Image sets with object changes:
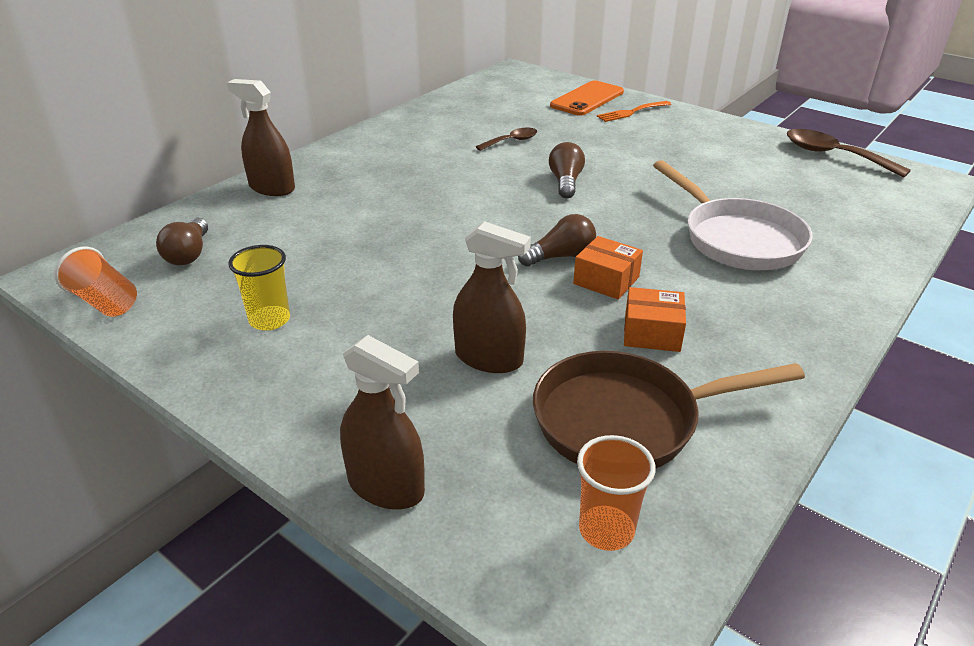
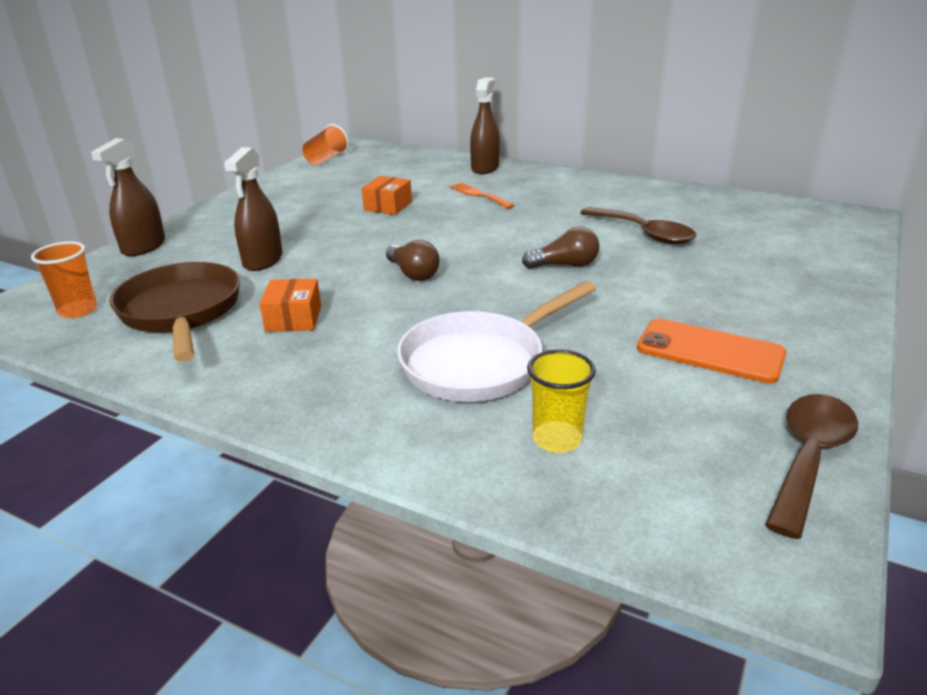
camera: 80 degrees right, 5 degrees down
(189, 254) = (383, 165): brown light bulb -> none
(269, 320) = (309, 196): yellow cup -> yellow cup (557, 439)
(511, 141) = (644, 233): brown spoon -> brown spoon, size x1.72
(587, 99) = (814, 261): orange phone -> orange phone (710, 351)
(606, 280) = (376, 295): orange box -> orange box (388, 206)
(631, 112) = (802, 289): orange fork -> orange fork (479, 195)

...

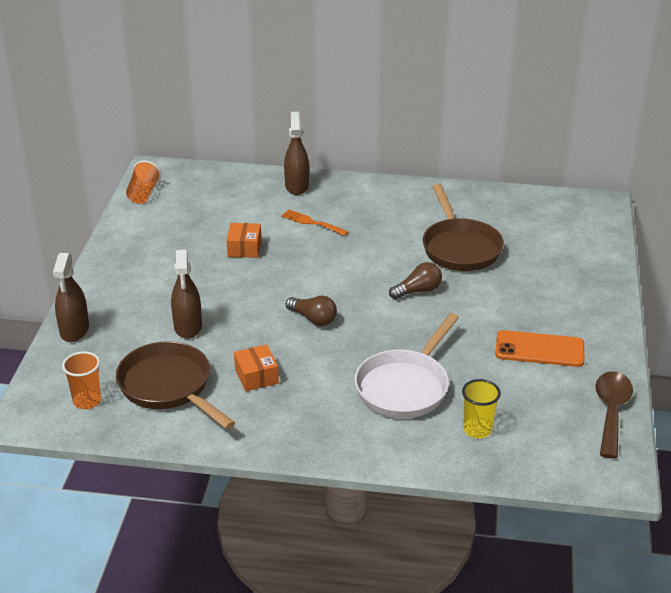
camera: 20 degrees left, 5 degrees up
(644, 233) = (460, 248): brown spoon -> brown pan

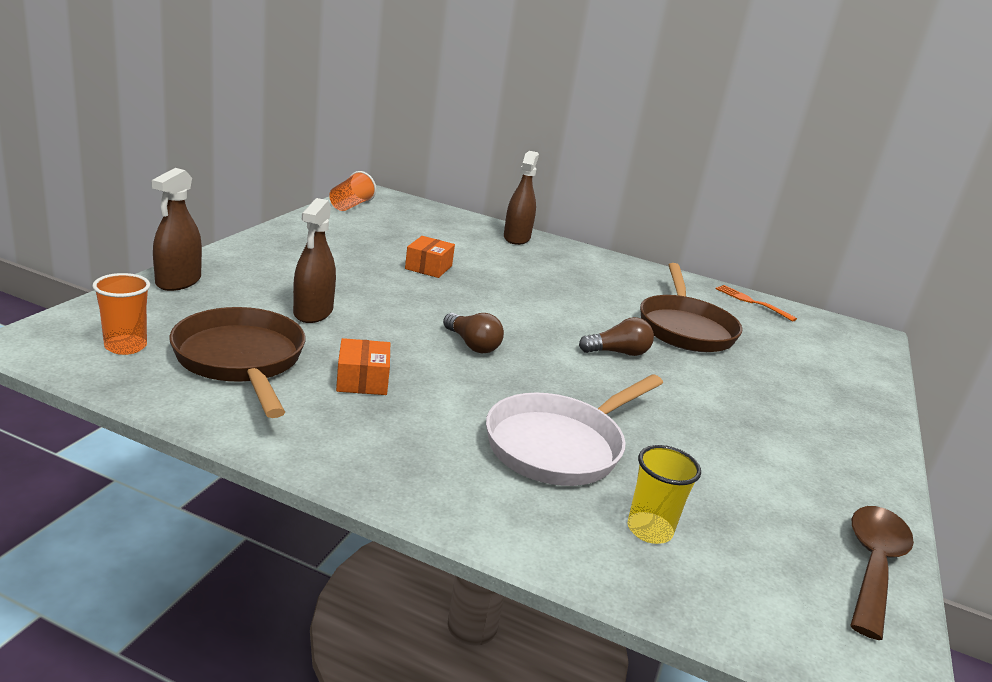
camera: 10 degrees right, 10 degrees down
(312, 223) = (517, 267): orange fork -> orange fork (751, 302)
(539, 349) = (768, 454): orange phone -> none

◆ TASK INSTRUCTIONS ◆
What is asked for is an exact copy of the lines above from the one containing "camera: 10 degrees right, 10 degrees down" through the one containing "(539, 349) = (768, 454): orange phone -> none", and only those.

◆ WRITTEN SOLUTION ◆
camera: 10 degrees right, 10 degrees down
(312, 223) = (517, 267): orange fork -> orange fork (751, 302)
(539, 349) = (768, 454): orange phone -> none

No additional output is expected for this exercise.